▸ **AIM OF THE EXERCISE**
For the string "cone", count the lines in the records below that contain it. Answer with that number alone.

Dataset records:

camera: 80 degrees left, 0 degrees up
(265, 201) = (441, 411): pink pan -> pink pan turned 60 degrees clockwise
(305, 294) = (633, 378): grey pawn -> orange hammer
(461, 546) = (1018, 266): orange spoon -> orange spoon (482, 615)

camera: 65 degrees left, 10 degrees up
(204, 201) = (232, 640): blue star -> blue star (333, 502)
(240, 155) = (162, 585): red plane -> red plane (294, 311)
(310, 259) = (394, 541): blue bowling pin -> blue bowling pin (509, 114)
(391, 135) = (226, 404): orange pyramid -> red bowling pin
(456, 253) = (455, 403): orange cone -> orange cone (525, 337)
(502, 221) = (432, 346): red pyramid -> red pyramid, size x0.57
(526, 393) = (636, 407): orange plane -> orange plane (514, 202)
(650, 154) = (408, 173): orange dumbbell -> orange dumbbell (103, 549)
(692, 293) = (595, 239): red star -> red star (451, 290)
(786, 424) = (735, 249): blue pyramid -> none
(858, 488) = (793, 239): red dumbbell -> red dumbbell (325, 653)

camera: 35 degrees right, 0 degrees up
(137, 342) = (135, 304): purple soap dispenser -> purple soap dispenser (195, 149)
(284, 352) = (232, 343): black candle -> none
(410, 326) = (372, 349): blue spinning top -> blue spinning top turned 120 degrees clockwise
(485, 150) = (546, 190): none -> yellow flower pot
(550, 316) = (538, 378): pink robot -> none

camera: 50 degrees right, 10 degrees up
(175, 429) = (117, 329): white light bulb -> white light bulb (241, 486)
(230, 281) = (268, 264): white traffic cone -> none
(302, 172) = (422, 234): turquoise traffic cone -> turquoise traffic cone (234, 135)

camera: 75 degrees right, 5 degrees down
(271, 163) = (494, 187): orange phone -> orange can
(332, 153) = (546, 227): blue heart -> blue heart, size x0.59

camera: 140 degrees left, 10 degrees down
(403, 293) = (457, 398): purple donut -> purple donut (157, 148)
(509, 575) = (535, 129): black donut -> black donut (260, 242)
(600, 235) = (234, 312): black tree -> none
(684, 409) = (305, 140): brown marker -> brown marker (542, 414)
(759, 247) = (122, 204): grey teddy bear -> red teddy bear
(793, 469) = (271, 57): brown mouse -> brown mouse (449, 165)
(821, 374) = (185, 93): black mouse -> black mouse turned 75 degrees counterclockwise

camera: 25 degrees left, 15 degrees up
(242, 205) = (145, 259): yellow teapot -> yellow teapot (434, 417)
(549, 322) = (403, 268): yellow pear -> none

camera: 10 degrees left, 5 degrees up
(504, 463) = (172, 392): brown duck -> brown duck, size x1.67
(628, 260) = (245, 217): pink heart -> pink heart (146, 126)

▸ **ANSWER BOX**
3